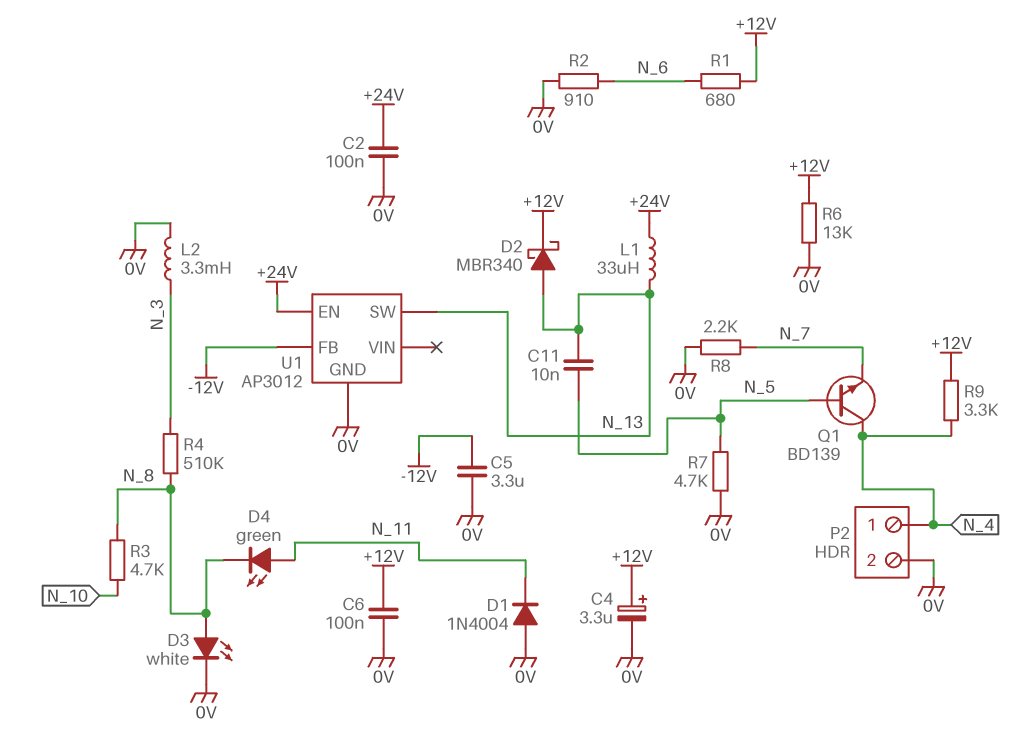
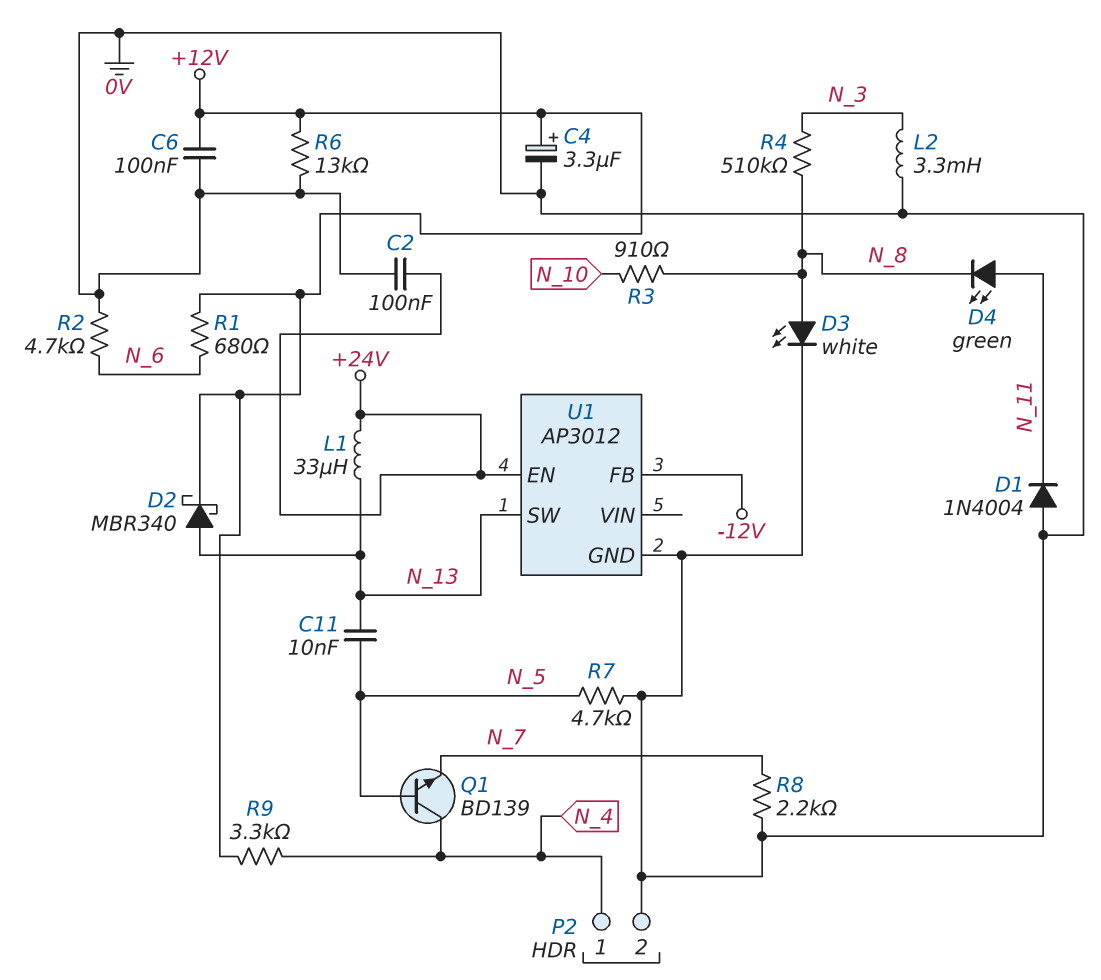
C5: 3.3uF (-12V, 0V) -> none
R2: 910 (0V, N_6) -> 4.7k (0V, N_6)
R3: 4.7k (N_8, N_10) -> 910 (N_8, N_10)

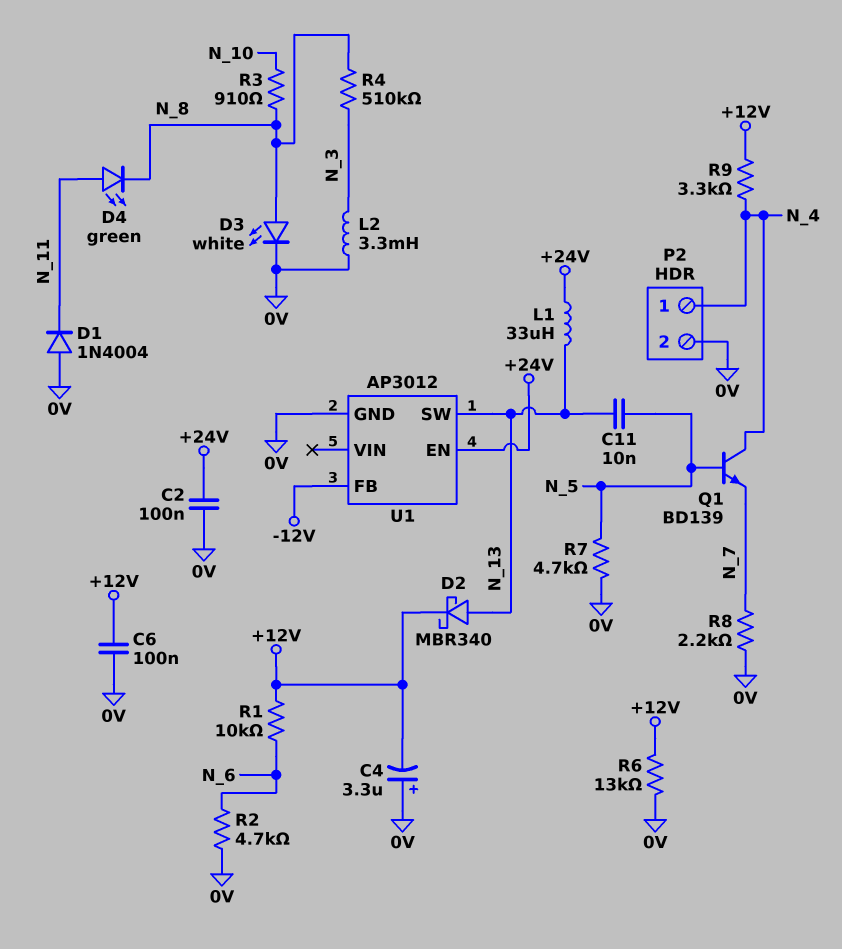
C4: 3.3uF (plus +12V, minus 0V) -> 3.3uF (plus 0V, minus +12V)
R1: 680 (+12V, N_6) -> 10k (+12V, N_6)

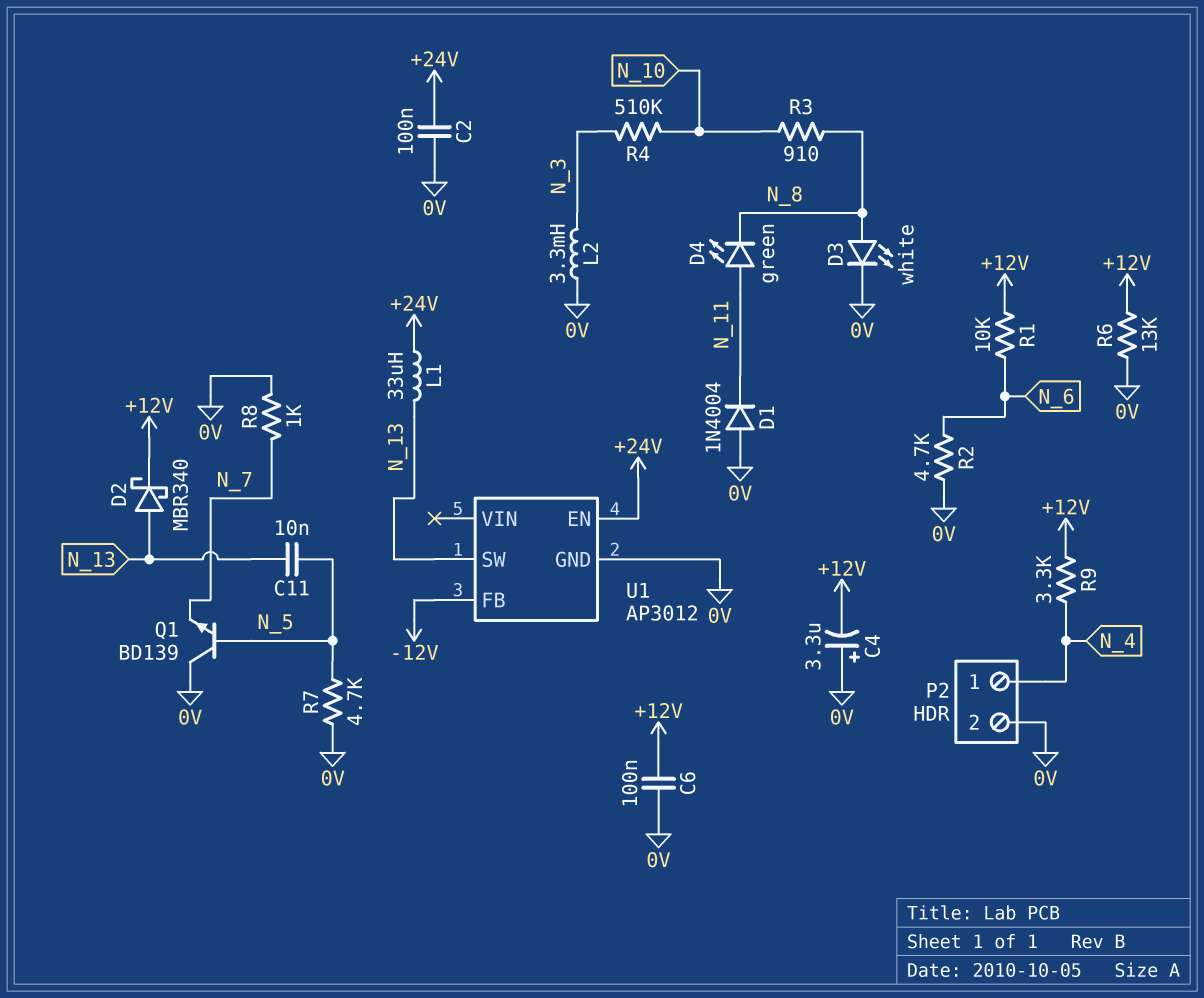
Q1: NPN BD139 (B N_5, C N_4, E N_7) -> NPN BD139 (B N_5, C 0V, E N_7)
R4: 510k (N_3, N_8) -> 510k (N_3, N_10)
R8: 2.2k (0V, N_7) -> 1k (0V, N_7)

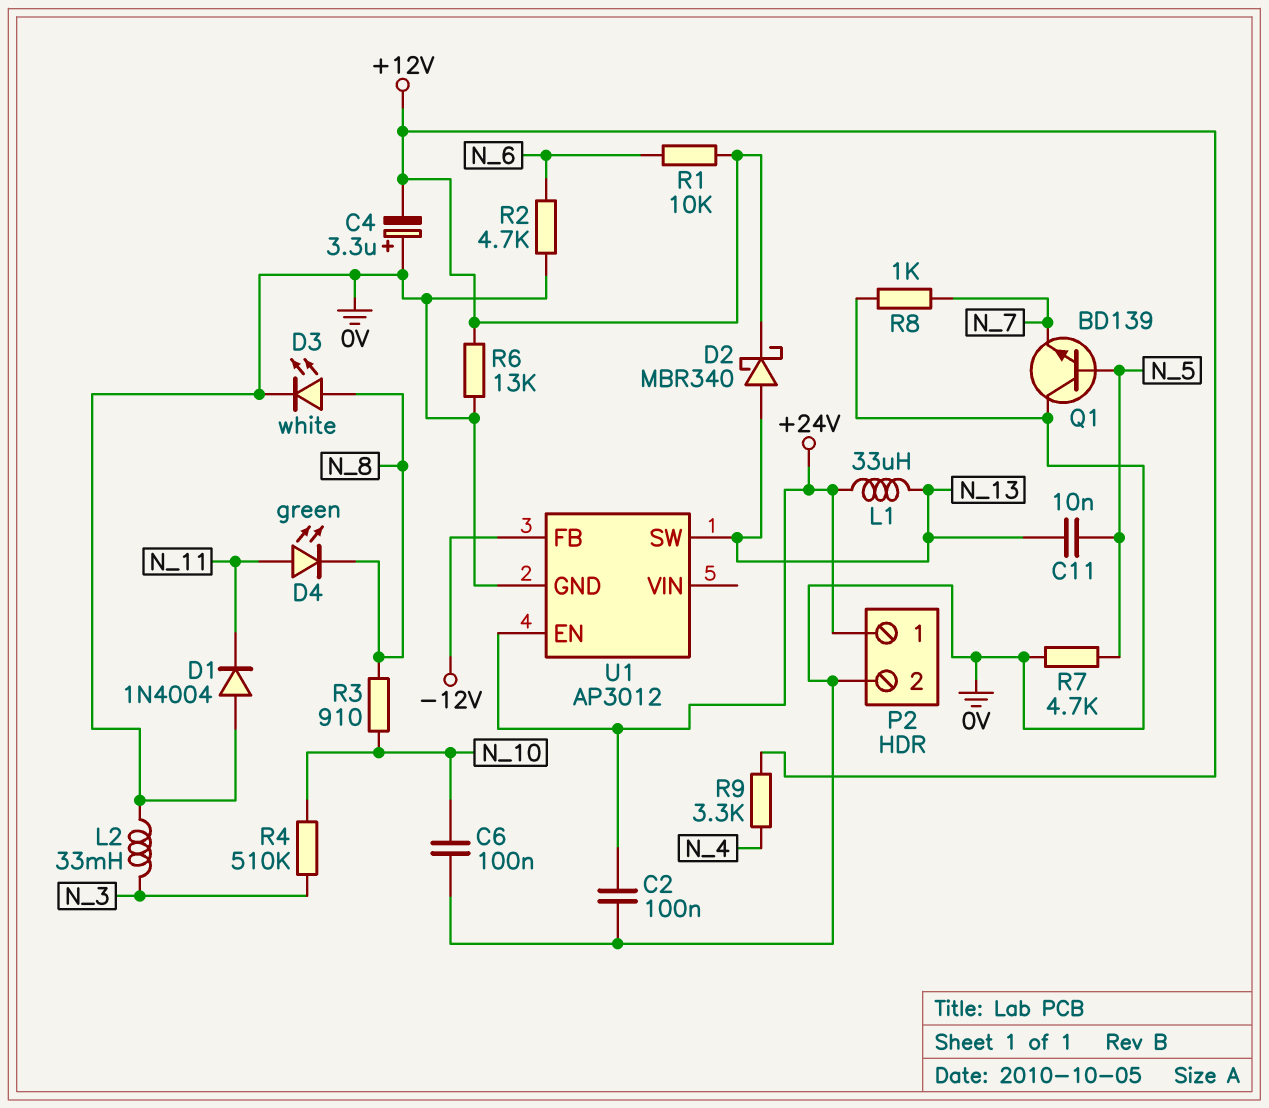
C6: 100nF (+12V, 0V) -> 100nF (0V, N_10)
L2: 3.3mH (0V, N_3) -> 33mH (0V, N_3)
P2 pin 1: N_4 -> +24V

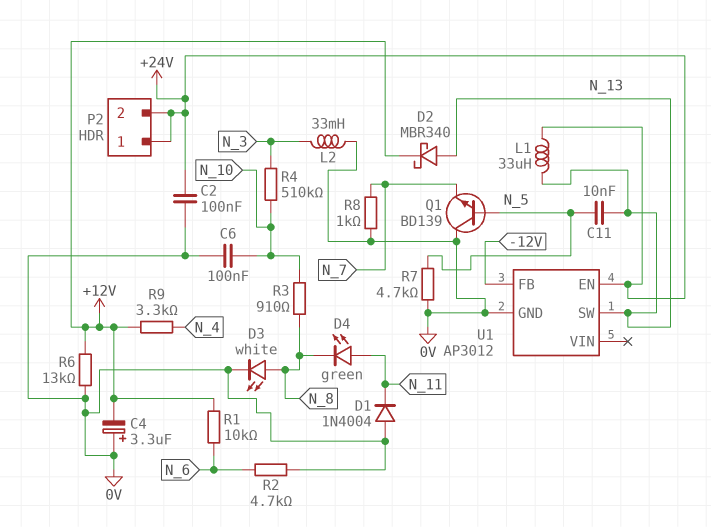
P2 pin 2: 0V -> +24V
★ ★ ★
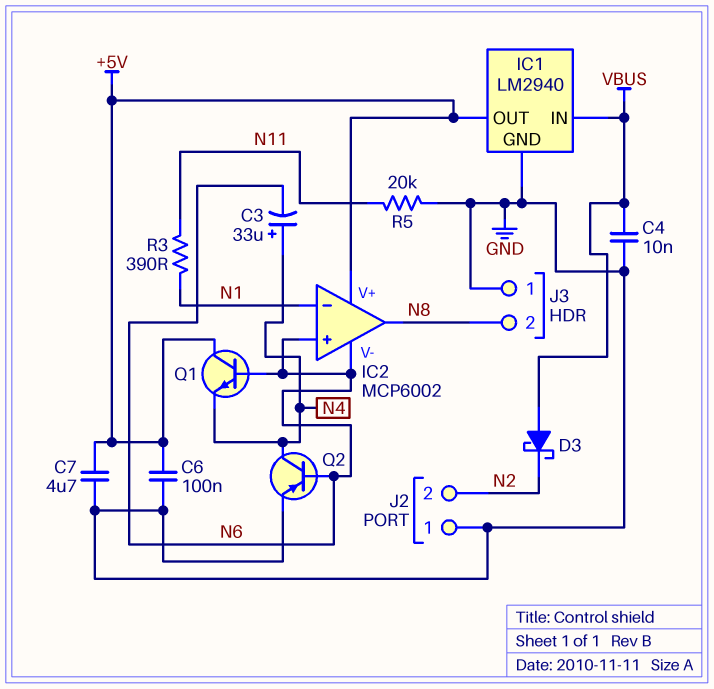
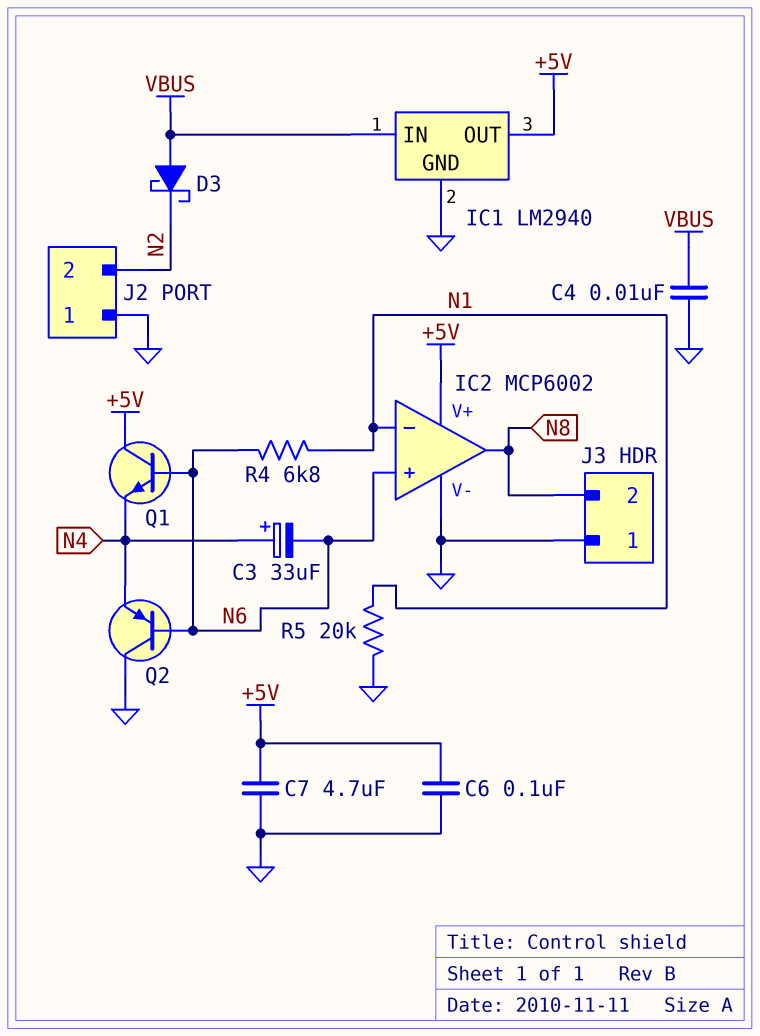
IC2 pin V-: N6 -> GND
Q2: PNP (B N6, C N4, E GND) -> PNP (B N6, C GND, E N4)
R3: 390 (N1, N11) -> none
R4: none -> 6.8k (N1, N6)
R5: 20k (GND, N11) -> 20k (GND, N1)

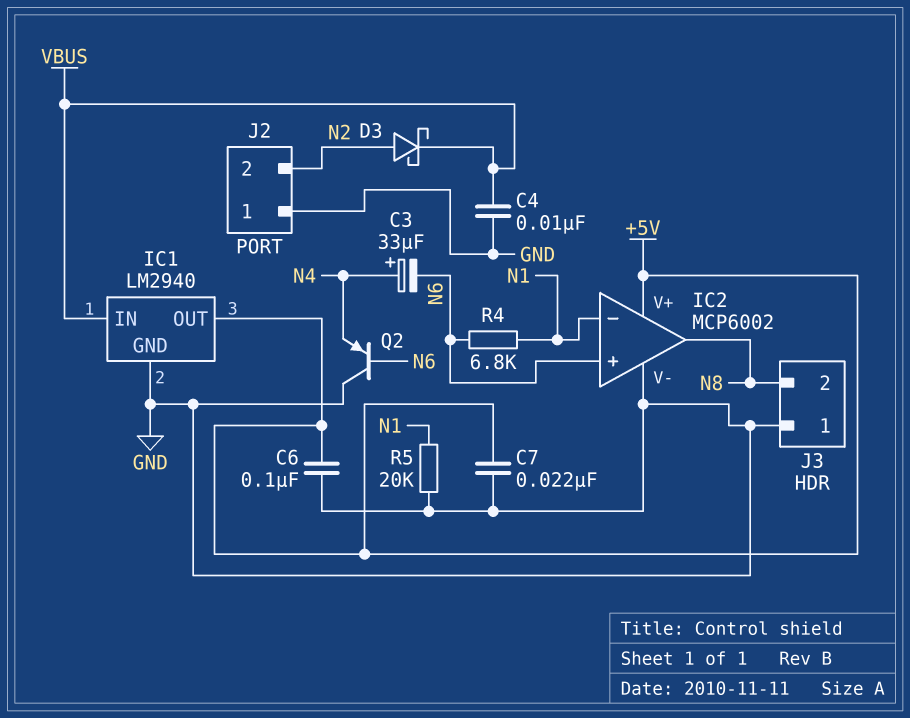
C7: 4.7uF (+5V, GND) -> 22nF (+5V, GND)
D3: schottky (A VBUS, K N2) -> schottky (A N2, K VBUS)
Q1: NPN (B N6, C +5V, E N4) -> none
★ ★ ★
Copy out each line of the listing that holds the word "none".

Task result:
C5: 3.3uF (-12V, 0V) -> none
R3: 390 (N1, N11) -> none
R4: none -> 6.8k (N1, N6)
Q1: NPN (B N6, C +5V, E N4) -> none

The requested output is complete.